#### WORK INSTRUCTIONS:
Copy out every line of the records where the string "rolling" occurs.

#### RECORDS FOR PROCESSING:

------------------------------------------------------------------------

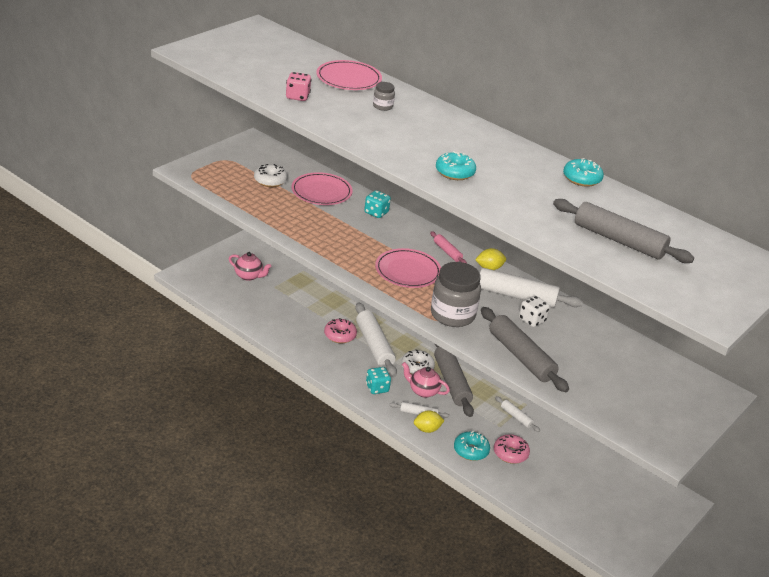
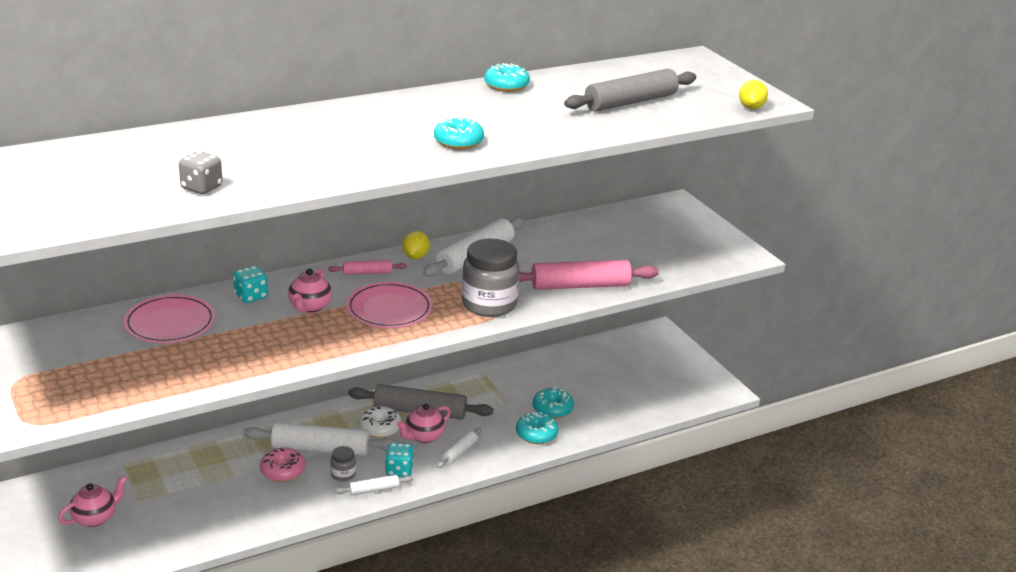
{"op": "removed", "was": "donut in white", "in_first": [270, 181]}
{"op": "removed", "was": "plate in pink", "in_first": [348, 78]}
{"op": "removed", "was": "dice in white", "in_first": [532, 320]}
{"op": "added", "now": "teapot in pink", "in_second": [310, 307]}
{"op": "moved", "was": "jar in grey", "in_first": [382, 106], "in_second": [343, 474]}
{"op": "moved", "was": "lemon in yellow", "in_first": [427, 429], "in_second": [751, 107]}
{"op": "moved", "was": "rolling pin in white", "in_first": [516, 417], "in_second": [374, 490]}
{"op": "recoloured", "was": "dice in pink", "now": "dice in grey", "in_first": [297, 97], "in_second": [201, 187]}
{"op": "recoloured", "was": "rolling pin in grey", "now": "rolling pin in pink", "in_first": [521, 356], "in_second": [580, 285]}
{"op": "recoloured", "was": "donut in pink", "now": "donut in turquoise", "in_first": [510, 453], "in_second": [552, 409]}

------------------------------------------------------------------------

#### WRITTEN RESPONSE:
{"op": "moved", "was": "rolling pin in white", "in_first": [516, 417], "in_second": [374, 490]}
{"op": "recoloured", "was": "rolling pin in grey", "now": "rolling pin in pink", "in_first": [521, 356], "in_second": [580, 285]}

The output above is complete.